• _DATA_:
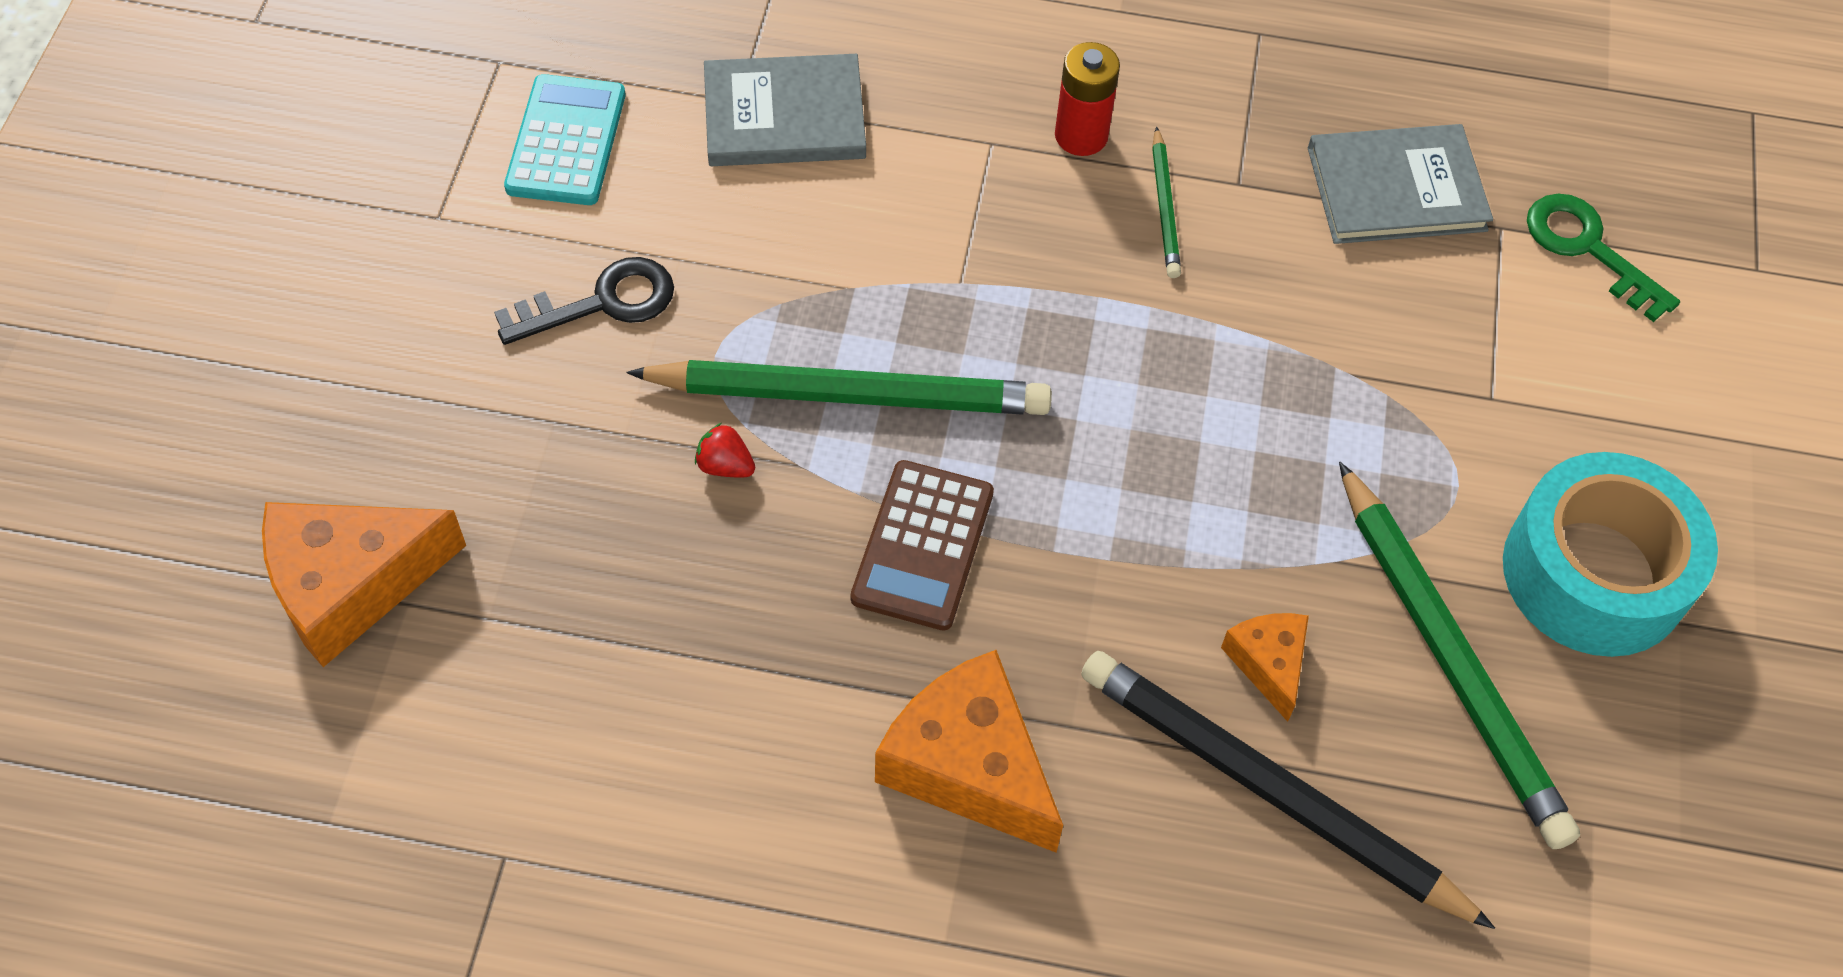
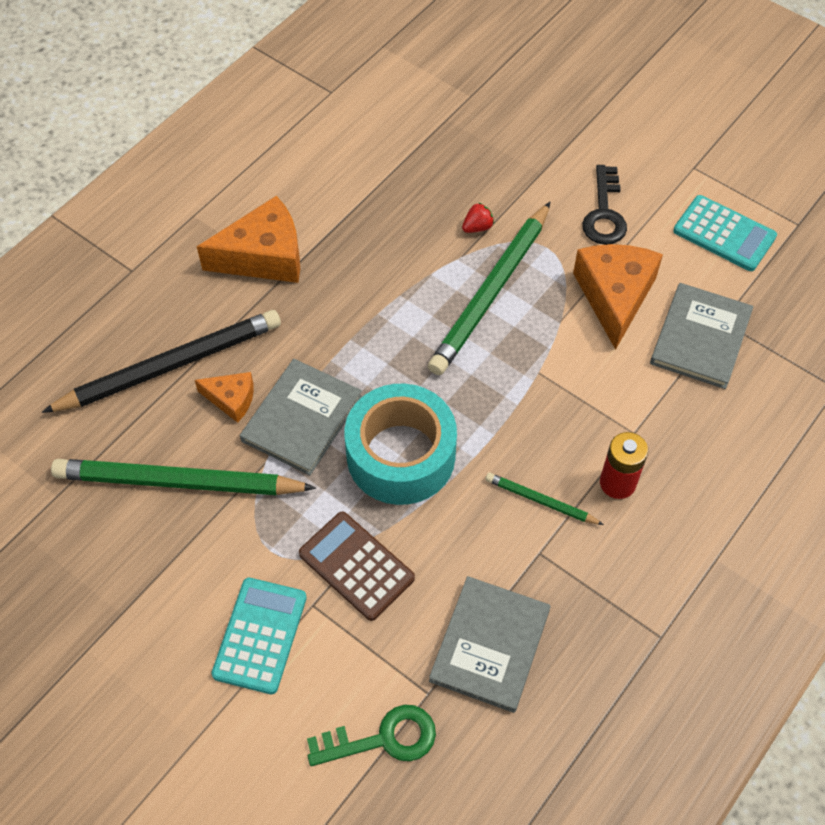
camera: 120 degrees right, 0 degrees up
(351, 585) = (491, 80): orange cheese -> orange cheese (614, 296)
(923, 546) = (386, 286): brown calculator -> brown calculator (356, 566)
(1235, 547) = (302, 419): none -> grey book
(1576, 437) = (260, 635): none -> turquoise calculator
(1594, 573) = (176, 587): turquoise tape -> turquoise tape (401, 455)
...
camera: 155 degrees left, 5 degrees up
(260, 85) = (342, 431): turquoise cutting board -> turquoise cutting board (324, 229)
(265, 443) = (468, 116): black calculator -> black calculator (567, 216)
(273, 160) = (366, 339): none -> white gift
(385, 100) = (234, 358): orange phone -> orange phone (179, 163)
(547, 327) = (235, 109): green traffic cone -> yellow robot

• _TASK REQUIREMENTS_:
Among the entries, find each line that includes the string "camera" and copy it.

• _RESULT BELOW_:
camera: 120 degrees right, 0 degrees up
camera: 155 degrees left, 5 degrees up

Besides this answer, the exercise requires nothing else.